╭──

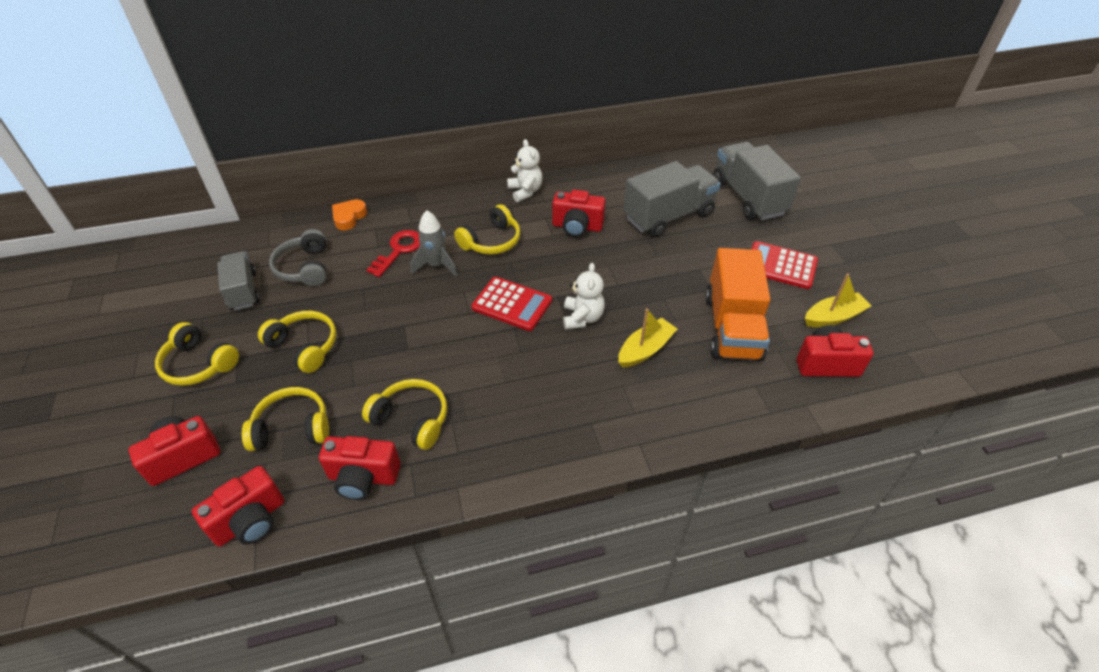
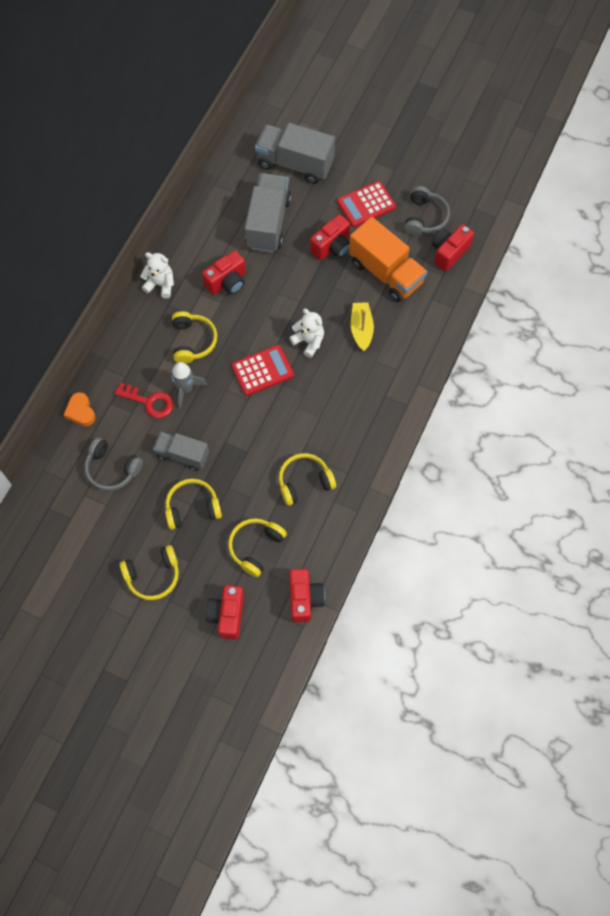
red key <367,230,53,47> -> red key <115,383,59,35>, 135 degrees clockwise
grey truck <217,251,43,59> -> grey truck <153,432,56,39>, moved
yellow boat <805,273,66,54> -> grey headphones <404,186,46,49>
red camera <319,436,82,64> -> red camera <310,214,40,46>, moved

╰──

PROBLEM REQUIREMENTS: Look over the listing above and copy each line that contains "grey".

EXPECTED ANSWER:
grey truck <217,251,43,59> -> grey truck <153,432,56,39>, moved
yellow boat <805,273,66,54> -> grey headphones <404,186,46,49>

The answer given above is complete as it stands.